Task description:
Return every line of the entries below that contains the string "kern", matching case exactly.

* Begin Input for this task *

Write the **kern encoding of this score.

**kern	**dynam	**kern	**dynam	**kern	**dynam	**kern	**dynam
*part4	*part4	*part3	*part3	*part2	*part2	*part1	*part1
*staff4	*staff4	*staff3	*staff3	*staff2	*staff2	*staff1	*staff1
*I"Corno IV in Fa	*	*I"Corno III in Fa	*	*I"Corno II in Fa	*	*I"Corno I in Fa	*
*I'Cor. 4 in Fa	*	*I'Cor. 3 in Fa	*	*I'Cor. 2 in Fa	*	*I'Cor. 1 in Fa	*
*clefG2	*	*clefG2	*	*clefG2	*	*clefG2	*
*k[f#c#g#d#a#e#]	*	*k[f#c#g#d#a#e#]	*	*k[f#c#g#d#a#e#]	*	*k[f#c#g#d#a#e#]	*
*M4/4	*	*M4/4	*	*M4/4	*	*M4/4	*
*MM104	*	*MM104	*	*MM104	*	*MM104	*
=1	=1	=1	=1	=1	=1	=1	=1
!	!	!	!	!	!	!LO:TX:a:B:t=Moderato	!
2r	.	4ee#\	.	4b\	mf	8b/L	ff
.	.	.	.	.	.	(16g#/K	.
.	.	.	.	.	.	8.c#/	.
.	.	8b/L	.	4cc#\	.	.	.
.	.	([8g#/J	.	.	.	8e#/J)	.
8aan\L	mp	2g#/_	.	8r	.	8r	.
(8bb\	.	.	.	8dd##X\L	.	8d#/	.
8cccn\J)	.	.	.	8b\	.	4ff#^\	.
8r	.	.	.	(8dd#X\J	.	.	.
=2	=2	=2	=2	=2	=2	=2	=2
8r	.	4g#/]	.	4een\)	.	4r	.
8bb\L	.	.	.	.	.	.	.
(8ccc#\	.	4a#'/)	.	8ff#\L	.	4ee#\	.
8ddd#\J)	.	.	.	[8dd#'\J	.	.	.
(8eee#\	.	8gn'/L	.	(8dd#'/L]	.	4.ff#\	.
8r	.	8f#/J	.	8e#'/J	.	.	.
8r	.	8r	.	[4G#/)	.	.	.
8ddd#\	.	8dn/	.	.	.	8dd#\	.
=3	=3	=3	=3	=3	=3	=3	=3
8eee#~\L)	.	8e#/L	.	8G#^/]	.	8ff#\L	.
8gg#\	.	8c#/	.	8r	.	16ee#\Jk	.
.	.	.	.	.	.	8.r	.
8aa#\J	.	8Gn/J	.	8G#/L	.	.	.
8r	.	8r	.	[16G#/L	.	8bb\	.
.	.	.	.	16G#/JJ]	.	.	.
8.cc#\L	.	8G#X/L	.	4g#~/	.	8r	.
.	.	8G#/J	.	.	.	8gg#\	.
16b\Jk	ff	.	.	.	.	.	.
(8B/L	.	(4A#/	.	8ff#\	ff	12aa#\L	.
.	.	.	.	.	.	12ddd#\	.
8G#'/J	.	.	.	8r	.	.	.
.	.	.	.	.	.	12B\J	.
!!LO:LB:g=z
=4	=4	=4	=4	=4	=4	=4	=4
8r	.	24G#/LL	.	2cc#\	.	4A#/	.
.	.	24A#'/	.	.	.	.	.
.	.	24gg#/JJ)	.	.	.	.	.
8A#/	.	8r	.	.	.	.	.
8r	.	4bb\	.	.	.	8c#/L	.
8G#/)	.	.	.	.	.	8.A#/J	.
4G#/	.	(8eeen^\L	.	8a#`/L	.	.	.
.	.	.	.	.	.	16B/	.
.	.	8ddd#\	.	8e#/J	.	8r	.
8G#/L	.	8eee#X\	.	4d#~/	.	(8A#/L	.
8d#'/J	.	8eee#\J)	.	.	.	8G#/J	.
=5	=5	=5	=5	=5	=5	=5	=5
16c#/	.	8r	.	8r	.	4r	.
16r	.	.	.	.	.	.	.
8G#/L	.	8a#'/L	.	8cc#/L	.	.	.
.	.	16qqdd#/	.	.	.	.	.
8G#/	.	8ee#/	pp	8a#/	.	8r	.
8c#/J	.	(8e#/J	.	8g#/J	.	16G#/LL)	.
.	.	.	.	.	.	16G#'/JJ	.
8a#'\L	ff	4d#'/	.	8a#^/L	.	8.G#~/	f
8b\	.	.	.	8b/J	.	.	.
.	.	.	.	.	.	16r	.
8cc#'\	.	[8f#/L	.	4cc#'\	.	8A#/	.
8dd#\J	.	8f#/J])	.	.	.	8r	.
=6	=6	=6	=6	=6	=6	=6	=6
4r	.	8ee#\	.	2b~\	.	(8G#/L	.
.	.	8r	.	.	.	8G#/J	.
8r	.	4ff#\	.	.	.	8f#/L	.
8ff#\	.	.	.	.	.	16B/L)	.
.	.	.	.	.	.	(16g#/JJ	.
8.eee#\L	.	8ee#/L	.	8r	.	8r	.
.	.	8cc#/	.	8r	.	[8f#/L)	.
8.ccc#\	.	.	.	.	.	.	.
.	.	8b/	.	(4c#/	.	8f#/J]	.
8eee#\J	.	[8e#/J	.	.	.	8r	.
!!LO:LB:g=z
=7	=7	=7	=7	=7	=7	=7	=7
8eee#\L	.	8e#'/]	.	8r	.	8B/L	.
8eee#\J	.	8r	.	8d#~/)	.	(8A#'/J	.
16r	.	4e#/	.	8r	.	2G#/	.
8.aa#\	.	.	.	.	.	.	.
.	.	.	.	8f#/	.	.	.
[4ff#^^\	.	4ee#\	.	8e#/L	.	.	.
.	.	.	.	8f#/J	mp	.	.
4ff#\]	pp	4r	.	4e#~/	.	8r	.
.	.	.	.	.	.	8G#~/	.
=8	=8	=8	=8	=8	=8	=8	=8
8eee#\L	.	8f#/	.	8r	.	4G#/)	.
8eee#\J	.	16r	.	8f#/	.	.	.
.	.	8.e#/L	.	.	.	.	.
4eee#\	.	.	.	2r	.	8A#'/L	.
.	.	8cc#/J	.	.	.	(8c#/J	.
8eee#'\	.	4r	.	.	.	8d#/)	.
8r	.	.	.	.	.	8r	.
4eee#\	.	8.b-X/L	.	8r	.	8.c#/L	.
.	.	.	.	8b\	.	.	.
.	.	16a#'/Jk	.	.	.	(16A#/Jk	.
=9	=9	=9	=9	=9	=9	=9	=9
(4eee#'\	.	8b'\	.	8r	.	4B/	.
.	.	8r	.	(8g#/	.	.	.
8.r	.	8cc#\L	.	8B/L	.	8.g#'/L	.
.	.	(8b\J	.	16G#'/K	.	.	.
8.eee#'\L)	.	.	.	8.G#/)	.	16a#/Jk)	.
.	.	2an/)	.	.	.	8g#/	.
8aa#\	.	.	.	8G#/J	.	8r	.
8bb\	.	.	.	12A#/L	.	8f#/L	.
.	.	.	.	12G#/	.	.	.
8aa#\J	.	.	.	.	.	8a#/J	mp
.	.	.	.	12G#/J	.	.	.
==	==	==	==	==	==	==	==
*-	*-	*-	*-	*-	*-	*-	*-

* End Input for this task *

Solution:
Write the **kern encoding of this score.
**kern	**dynam	**kern	**dynam	**kern	**dynam	**kern	**dynam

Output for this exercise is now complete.